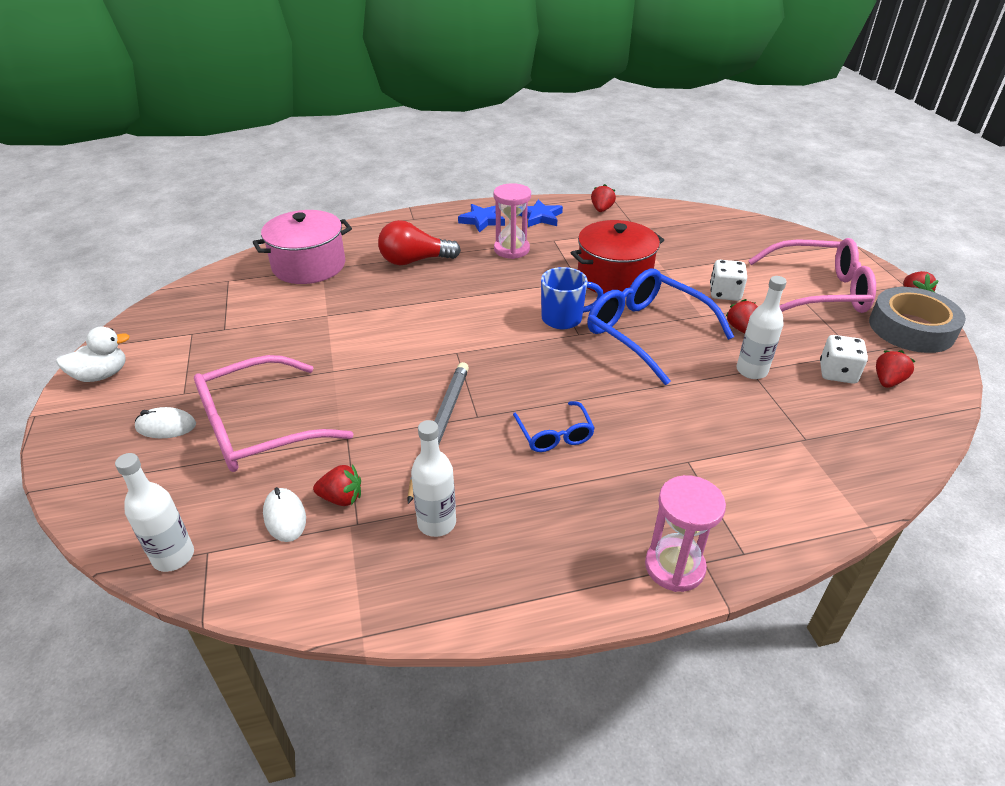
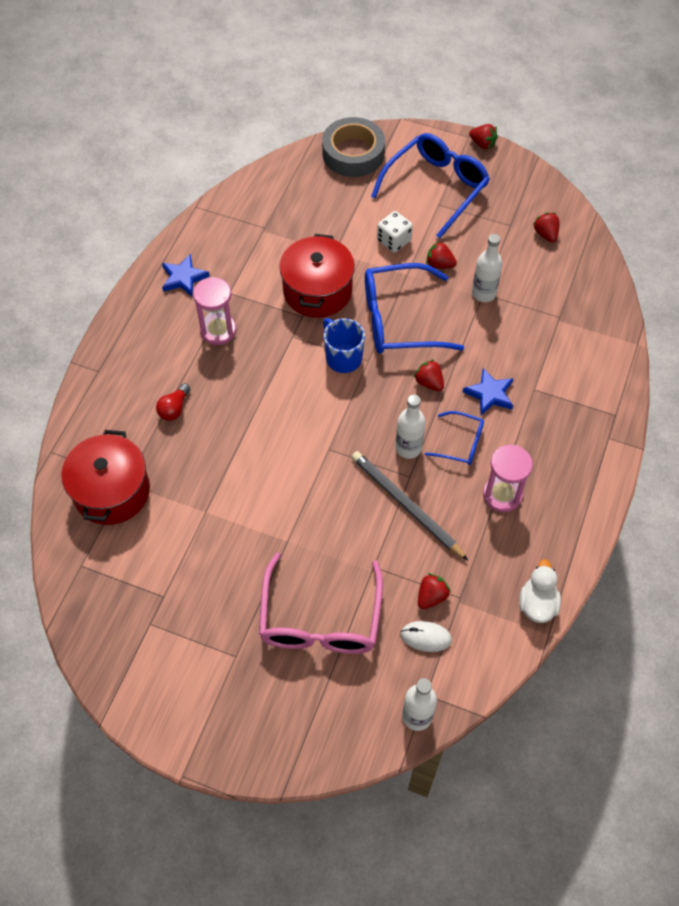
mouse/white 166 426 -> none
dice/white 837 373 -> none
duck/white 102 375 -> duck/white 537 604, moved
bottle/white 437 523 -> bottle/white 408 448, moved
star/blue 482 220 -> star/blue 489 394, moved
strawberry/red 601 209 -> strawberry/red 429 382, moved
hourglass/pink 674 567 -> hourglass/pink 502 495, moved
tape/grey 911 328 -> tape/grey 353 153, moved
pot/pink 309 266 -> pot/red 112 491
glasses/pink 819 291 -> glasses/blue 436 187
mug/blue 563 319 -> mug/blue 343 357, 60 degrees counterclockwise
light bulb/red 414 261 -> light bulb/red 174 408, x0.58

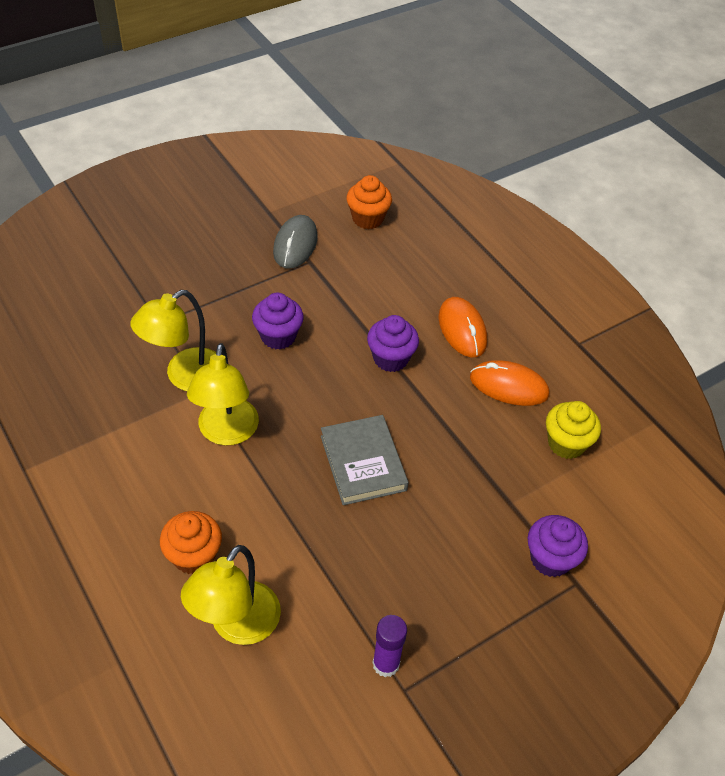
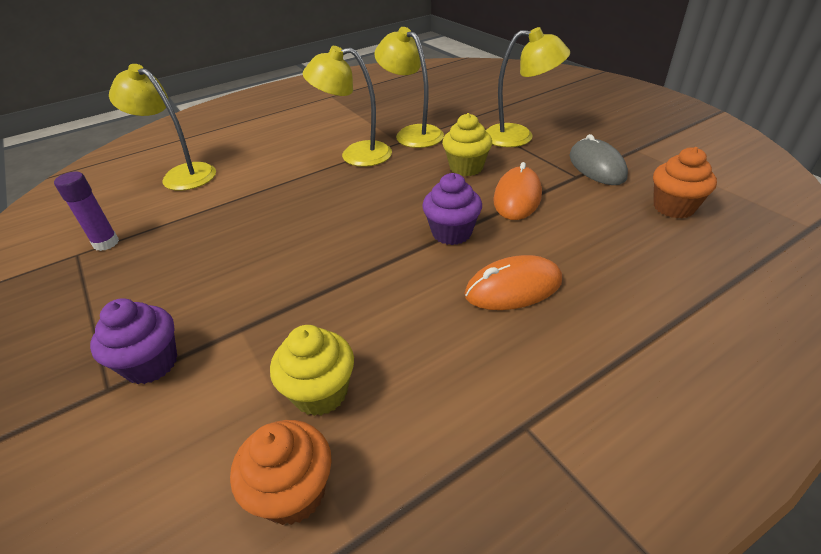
book/grey 363 463 -> none
none -> lamp/yellow 519 136
cupcake/orange 194 556 -> cupcake/orange 293 492, moved
mouse/orange 509 386 -> mouse/orange 517 197, moved
cupcake/purple 278 336 -> cupcake/yellow 466 167
mouse/grey 295 244 -> mouse/grey 596 166, 60 degrees clockwise

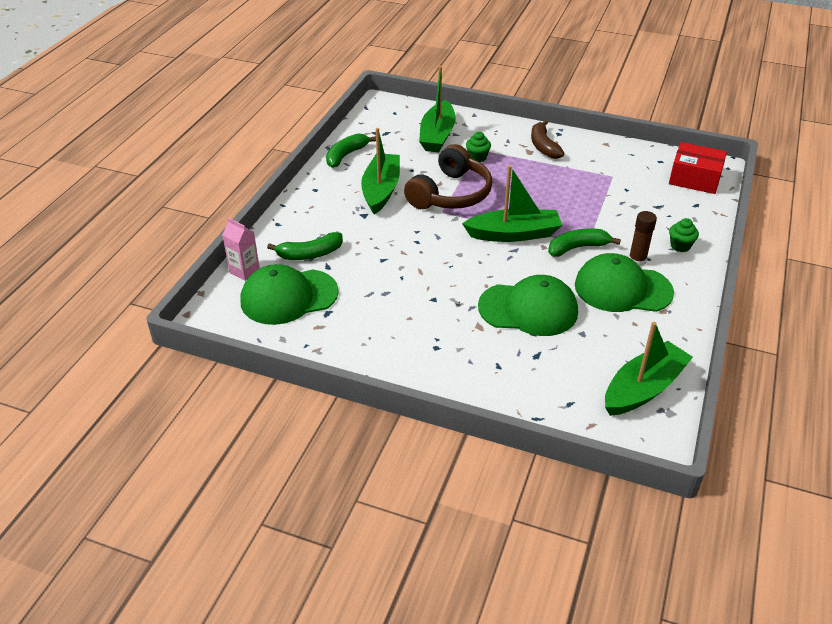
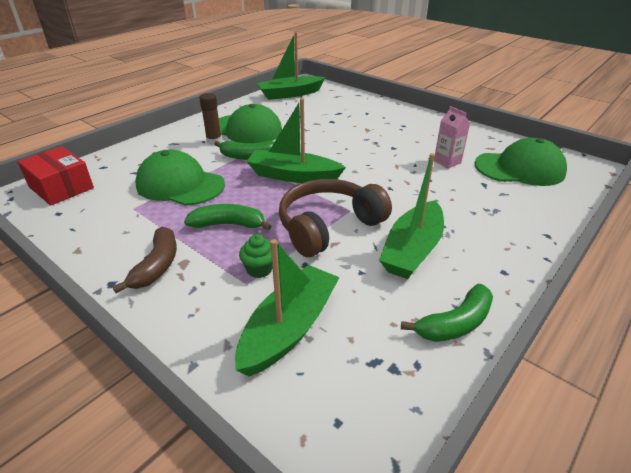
cupcake/green 680 246 -> none
carton/pink 244 271 -> carton/pink 447 162, moved
banana/green 310 254 -> banana/green 228 224, moved
cap/green 528 309 -> cap/green 180 184, moved

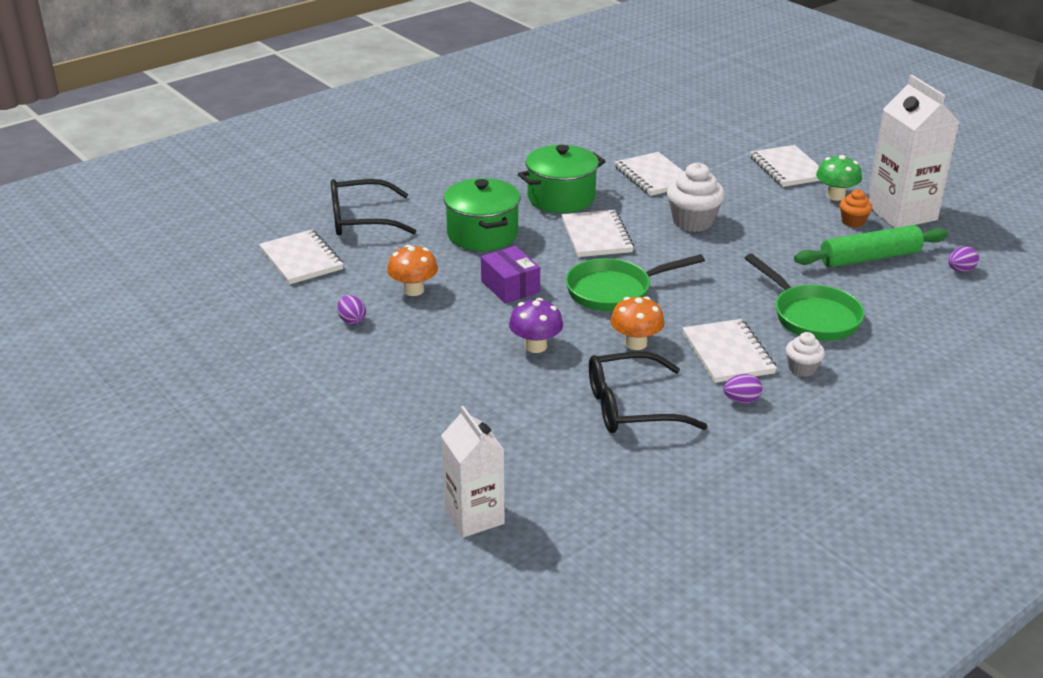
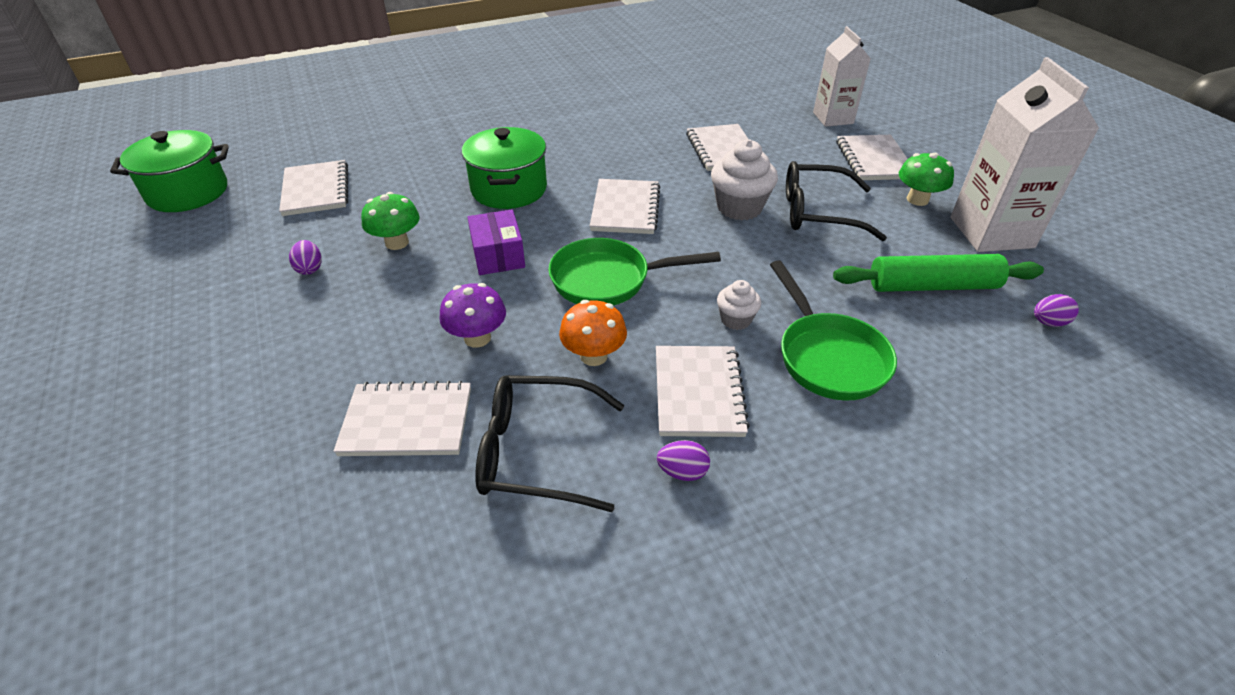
cupcake/orange 853 222 -> none
none -> notebook/white 407 421
glasses/black 362 219 -> glasses/black 819 212, moved
carton/white 474 516 -> carton/white 833 118, moved
pot/green 561 198 -> pot/green 188 192, moved
cupcake/white 802 369 -> cupcake/white 736 320, moved
mushroom/orange 413 290 -> mushroom/green 397 243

· · ·

INSTRUCTIONS FOR THE TASK - Within the data above, find the lines that contain the word "pink" and copy each of them.

PROBLEM SOLUTION -
hourglass/pink 674 567 -> hourglass/pink 502 495, moved
pot/pink 309 266 -> pot/red 112 491
glasses/pink 819 291 -> glasses/blue 436 187
carton/pink 244 271 -> carton/pink 447 162, moved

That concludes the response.